>> start

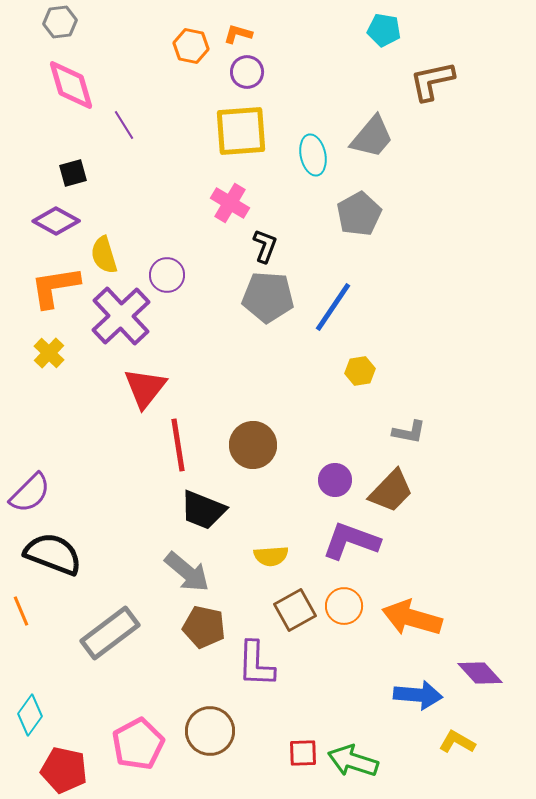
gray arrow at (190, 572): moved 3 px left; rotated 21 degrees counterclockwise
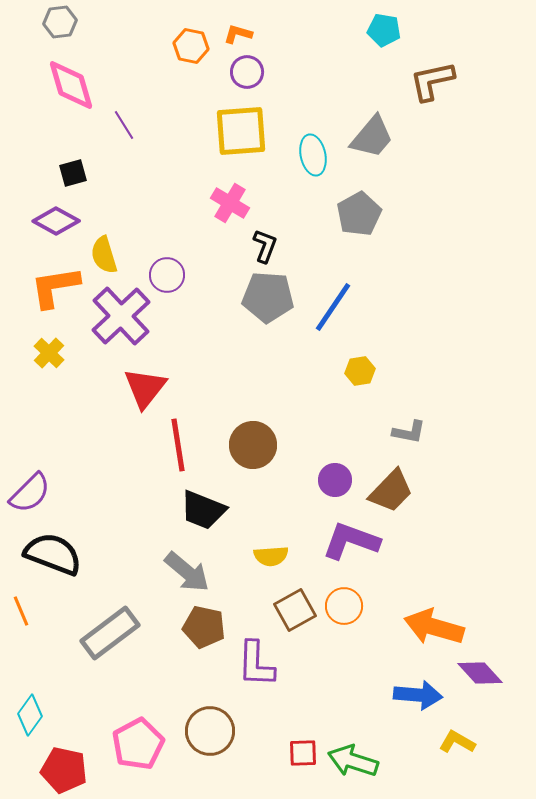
orange arrow at (412, 618): moved 22 px right, 9 px down
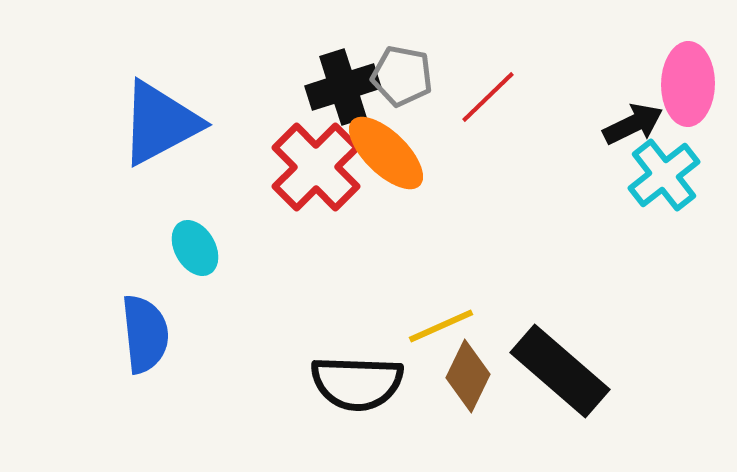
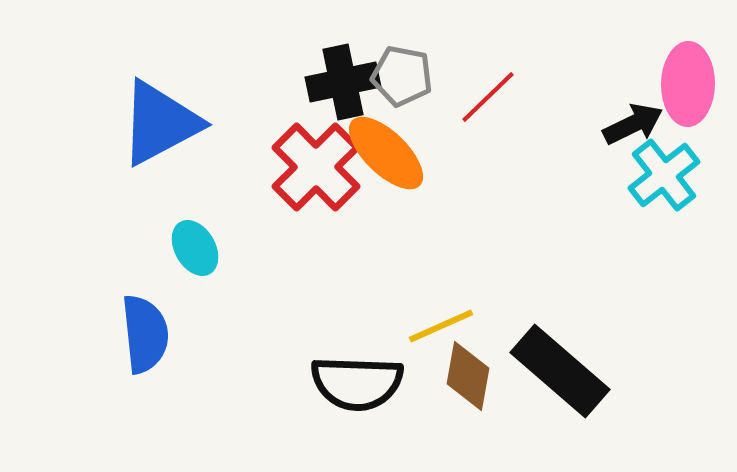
black cross: moved 5 px up; rotated 6 degrees clockwise
brown diamond: rotated 16 degrees counterclockwise
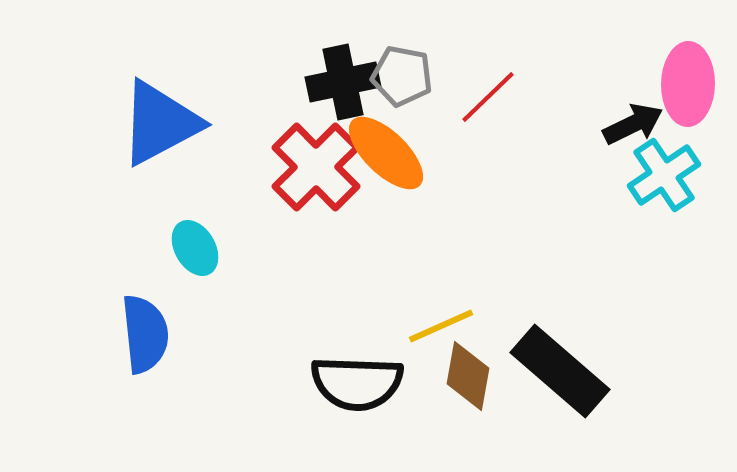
cyan cross: rotated 4 degrees clockwise
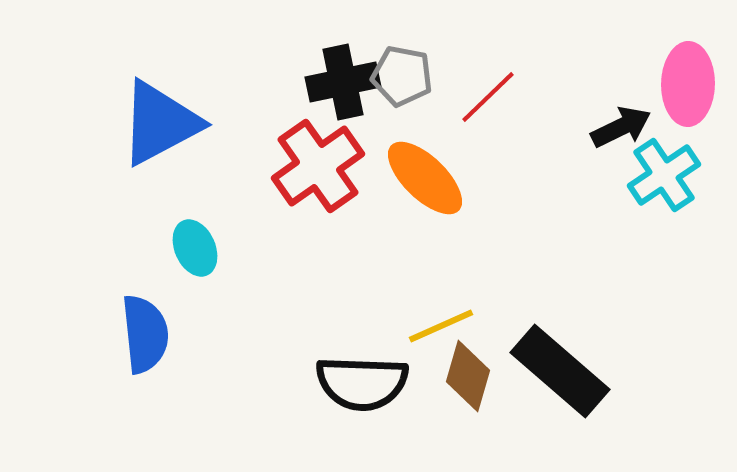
black arrow: moved 12 px left, 3 px down
orange ellipse: moved 39 px right, 25 px down
red cross: moved 2 px right, 1 px up; rotated 10 degrees clockwise
cyan ellipse: rotated 6 degrees clockwise
brown diamond: rotated 6 degrees clockwise
black semicircle: moved 5 px right
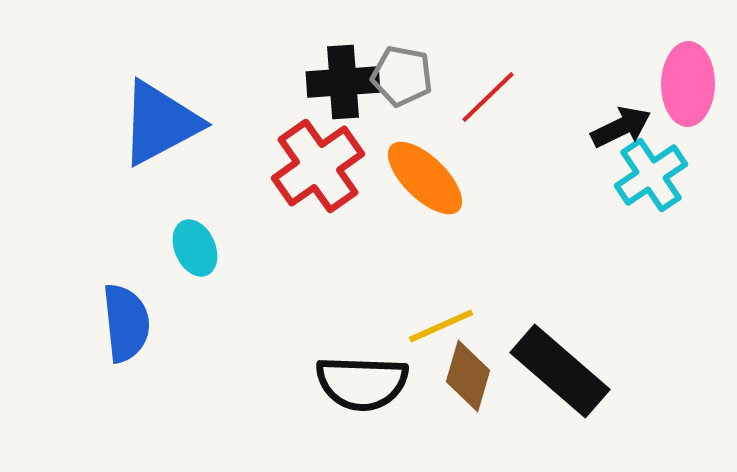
black cross: rotated 8 degrees clockwise
cyan cross: moved 13 px left
blue semicircle: moved 19 px left, 11 px up
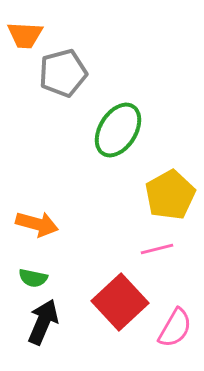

>> end

#### Aim of the task
Can you copy every line of the material above word for word, leaving out the pictures?

#### The output
gray arrow at (190, 572): moved 3 px left; rotated 21 degrees counterclockwise
orange arrow at (412, 618): moved 22 px right, 9 px down
black cross: moved 5 px up; rotated 6 degrees clockwise
brown diamond: rotated 16 degrees counterclockwise
cyan cross: rotated 4 degrees clockwise
black arrow: moved 12 px left, 3 px down
orange ellipse: moved 39 px right, 25 px down
red cross: moved 2 px right, 1 px up; rotated 10 degrees clockwise
cyan ellipse: rotated 6 degrees clockwise
brown diamond: rotated 6 degrees clockwise
black semicircle: moved 5 px right
black cross: rotated 8 degrees clockwise
cyan cross: moved 13 px left
blue semicircle: moved 19 px left, 11 px up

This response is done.